**Work to complete**.
Treat the line with "none -> brown brick D4 level 2" as the starting point. Write it out and every line after it through the end of the listing below, exactly.

**Data records**.
________________
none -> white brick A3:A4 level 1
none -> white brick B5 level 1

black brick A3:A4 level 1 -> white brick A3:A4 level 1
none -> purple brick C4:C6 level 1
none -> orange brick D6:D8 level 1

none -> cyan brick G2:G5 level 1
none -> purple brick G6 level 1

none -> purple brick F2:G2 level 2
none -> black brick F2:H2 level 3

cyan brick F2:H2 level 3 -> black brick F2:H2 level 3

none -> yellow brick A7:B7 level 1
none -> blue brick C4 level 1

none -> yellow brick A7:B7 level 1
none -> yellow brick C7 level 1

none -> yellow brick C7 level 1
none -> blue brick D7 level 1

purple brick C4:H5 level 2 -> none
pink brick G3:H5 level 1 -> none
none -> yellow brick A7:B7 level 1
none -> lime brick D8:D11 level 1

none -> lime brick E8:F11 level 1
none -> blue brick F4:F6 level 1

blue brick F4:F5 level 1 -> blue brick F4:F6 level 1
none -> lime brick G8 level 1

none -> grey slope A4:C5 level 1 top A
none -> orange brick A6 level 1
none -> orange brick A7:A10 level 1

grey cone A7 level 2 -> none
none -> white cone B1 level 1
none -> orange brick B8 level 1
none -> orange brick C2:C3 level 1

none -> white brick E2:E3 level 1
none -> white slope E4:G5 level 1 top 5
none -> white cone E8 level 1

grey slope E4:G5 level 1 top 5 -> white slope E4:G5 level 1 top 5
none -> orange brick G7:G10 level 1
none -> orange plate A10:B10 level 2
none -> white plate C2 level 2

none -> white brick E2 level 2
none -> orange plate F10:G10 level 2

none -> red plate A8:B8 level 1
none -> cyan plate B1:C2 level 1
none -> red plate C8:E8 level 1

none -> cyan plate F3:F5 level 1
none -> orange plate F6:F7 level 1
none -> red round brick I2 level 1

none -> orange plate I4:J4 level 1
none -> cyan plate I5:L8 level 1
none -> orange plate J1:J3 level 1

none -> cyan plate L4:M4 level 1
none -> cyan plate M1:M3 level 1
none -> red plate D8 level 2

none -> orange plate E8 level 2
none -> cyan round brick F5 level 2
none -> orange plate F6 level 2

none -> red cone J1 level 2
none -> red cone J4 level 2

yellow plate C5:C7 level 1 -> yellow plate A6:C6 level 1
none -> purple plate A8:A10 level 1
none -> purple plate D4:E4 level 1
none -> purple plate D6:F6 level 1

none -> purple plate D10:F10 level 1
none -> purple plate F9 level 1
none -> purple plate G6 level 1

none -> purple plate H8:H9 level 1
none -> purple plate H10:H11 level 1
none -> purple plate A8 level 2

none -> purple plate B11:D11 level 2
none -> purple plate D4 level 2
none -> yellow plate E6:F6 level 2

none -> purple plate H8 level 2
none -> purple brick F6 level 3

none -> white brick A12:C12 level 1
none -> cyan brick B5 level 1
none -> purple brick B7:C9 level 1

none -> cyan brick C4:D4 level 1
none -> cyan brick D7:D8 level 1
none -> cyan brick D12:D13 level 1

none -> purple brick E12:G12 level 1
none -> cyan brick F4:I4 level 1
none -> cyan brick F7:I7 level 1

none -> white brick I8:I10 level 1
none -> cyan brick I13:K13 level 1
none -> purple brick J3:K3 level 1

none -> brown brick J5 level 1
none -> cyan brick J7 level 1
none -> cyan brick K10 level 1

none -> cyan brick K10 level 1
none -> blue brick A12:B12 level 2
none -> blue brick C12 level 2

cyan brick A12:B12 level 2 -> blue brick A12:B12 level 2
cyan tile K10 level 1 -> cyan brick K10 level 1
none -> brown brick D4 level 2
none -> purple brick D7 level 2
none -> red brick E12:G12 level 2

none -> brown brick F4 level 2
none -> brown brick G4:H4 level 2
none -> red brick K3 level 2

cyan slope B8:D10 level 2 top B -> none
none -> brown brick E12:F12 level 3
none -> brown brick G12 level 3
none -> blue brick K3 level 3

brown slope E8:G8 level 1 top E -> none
________________
**Exercise solution**.
none -> brown brick D4 level 2
none -> purple brick D7 level 2
none -> red brick E12:G12 level 2

none -> brown brick F4 level 2
none -> brown brick G4:H4 level 2
none -> red brick K3 level 2

cyan slope B8:D10 level 2 top B -> none
none -> brown brick E12:F12 level 3
none -> brown brick G12 level 3
none -> blue brick K3 level 3

brown slope E8:G8 level 1 top E -> none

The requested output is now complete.